**DATA RECORDS:**
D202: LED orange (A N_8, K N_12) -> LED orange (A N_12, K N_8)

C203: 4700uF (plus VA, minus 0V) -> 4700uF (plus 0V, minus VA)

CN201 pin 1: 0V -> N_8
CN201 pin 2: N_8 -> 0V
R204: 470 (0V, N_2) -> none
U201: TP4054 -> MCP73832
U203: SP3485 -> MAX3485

--

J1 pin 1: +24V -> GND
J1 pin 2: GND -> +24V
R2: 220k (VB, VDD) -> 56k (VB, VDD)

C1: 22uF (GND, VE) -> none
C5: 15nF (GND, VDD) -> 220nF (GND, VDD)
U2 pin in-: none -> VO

**AIM OF THE TASK:**
List, from the entries above, every line in which the word "none" shows up.

**ANSWER TO THE EXERCISE:**
R204: 470 (0V, N_2) -> none
C1: 22uF (GND, VE) -> none
U2 pin in-: none -> VO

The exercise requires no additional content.